Task objective: In the data below, find the line containing "red camera [788,437,879,551]", then set down that line and every later line up to and including the line containing "yellow padlock [1343,399,1417,456]", exactly.

═════ Input records ═════

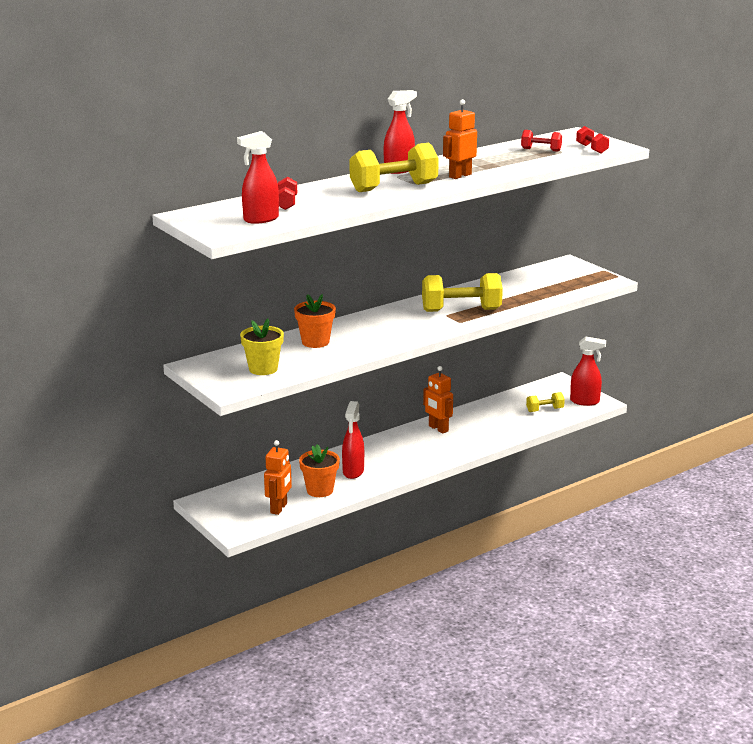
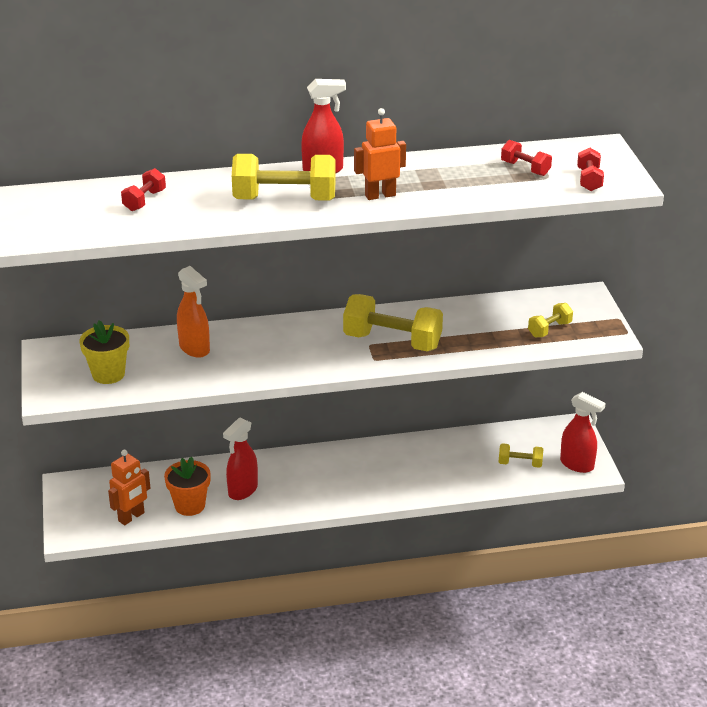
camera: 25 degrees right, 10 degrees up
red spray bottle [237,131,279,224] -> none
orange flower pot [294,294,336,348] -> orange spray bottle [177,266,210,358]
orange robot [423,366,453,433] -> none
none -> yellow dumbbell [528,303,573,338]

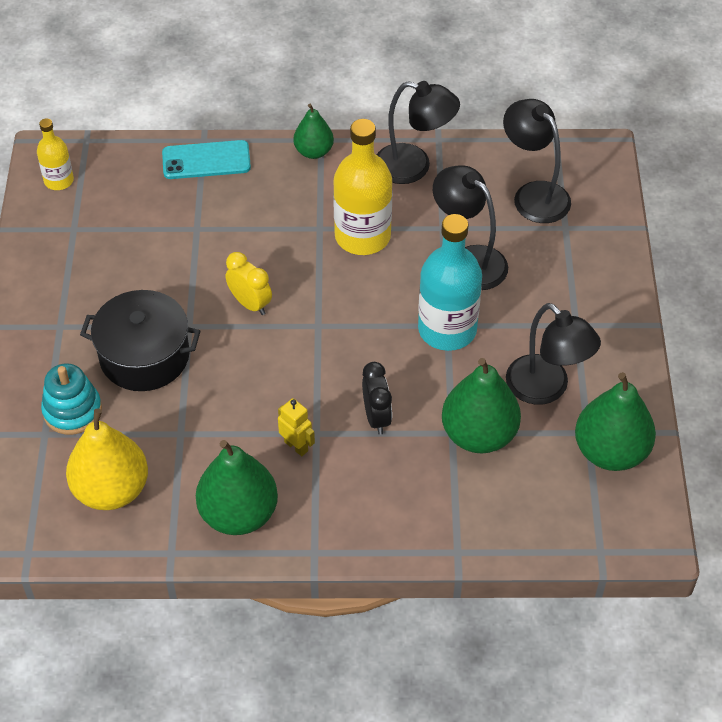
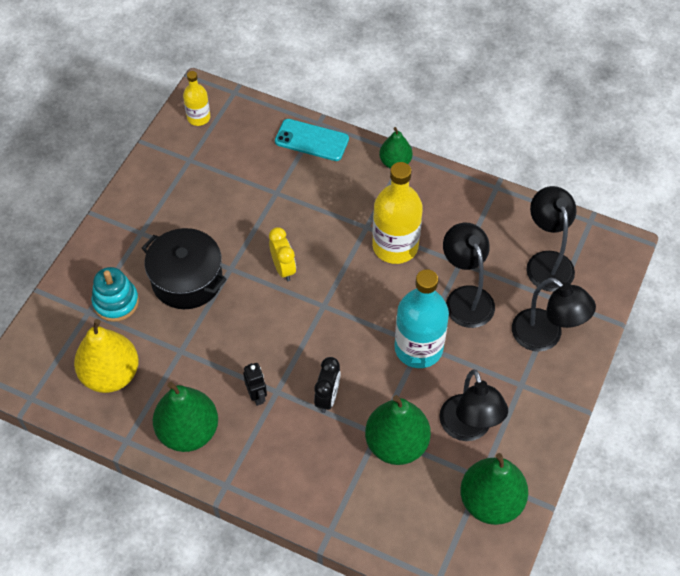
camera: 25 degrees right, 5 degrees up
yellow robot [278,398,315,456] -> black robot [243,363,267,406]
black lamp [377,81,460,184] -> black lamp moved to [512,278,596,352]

═════
═════ Input records ═════

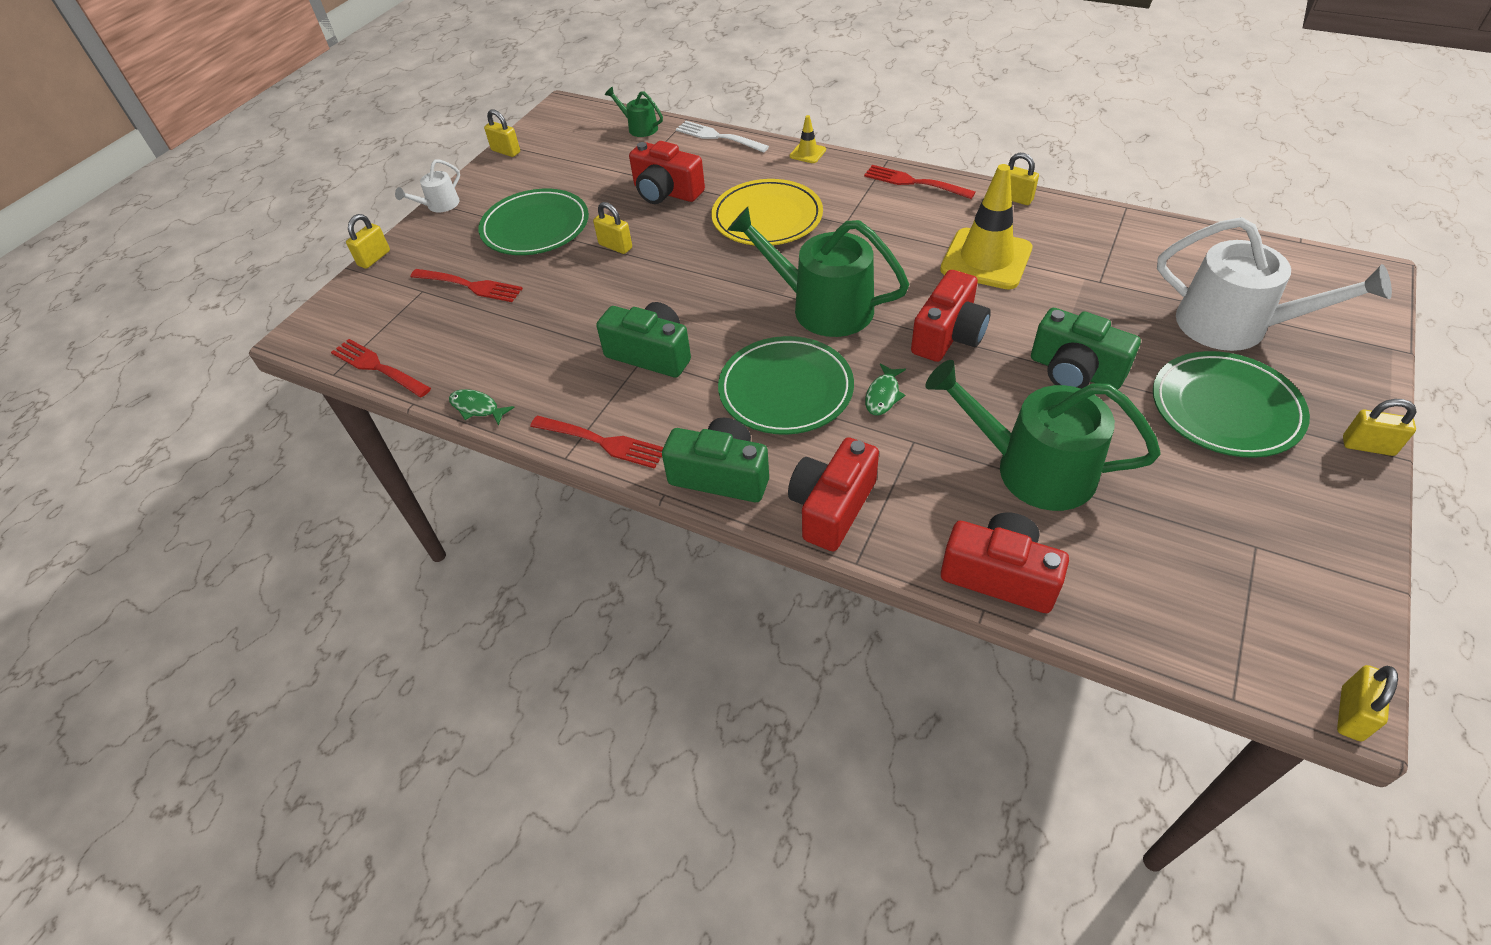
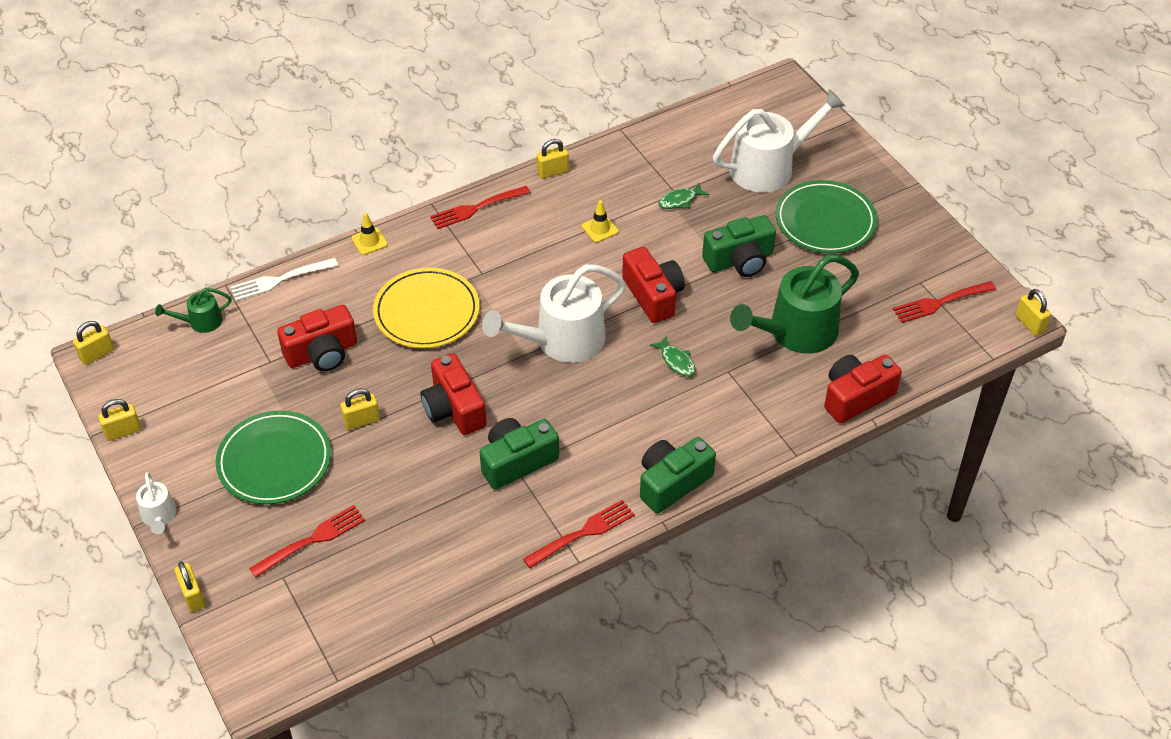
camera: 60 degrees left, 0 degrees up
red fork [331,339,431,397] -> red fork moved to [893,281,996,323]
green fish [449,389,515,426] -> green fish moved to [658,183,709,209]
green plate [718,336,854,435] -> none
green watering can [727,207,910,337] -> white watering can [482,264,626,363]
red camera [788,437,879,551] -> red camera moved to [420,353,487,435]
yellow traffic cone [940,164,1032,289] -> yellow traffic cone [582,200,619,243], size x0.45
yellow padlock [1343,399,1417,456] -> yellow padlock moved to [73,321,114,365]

═════

Completed task:
red camera [788,437,879,551] -> red camera moved to [420,353,487,435]
yellow traffic cone [940,164,1032,289] -> yellow traffic cone [582,200,619,243], size x0.45
yellow padlock [1343,399,1417,456] -> yellow padlock moved to [73,321,114,365]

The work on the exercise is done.